■ Material supplied ■
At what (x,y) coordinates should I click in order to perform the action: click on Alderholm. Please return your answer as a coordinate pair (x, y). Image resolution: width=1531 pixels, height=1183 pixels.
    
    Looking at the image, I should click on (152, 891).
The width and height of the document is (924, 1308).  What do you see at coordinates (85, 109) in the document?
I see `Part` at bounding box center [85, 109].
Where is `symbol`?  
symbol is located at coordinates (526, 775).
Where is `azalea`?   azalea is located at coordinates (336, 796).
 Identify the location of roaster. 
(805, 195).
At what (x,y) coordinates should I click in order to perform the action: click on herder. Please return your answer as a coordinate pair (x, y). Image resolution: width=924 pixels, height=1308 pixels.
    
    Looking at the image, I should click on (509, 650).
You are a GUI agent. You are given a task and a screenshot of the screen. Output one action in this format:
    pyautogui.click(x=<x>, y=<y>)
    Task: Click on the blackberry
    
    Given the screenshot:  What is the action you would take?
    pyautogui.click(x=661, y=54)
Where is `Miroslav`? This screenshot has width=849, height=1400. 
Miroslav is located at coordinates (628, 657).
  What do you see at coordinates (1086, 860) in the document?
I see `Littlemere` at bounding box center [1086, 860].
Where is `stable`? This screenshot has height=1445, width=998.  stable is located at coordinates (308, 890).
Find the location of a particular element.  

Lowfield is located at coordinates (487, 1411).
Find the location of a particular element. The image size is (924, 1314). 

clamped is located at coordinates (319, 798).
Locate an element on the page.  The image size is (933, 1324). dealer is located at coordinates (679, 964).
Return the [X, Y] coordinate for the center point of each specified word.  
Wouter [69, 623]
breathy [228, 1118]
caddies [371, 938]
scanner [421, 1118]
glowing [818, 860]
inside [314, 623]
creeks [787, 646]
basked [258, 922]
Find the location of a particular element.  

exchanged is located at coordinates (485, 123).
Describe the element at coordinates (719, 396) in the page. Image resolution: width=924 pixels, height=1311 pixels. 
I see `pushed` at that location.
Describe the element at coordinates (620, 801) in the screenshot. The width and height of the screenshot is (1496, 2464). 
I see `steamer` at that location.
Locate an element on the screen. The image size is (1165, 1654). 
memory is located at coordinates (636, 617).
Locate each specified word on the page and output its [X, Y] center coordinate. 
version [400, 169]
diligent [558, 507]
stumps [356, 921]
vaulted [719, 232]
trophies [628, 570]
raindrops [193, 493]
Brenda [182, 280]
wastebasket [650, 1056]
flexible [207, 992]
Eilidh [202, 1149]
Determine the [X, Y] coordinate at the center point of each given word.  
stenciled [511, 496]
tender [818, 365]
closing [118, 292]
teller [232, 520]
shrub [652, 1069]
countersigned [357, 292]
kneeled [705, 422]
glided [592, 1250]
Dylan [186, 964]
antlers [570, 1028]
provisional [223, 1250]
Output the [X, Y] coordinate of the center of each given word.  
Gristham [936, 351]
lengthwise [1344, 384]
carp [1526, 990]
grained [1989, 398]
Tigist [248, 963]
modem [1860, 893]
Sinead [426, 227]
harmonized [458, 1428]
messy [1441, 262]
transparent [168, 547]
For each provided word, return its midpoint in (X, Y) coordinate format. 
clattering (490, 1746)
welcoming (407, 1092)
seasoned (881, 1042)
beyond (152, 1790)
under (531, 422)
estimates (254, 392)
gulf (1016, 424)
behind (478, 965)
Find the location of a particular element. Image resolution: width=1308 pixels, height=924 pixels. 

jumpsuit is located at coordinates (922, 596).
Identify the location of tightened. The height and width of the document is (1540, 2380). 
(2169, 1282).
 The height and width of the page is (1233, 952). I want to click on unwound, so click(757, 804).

■ Aim of the task ■
Repeat the data from the line that contains "vaulted [719, 232]" through the line that contains "lengthwise [1344, 384]", both included, and offset every coordinate in the answers by -90.

■ Written solution ■
vaulted [629, 142]
trophies [538, 480]
raindrops [103, 403]
Brenda [92, 190]
wastebasket [560, 966]
flexible [117, 902]
Eilidh [112, 1059]
Determine the [X, Y] coordinate at the center point of each given word.  
stenciled [421, 406]
tender [728, 275]
closing [28, 202]
teller [142, 430]
shrub [562, 979]
countersigned [267, 202]
kneeled [615, 332]
glided [502, 1160]
Dylan [96, 874]
antlers [480, 938]
provisional [133, 1160]
Output the [X, Y] coordinate of the center of each given word.  
Gristham [846, 261]
lengthwise [1254, 294]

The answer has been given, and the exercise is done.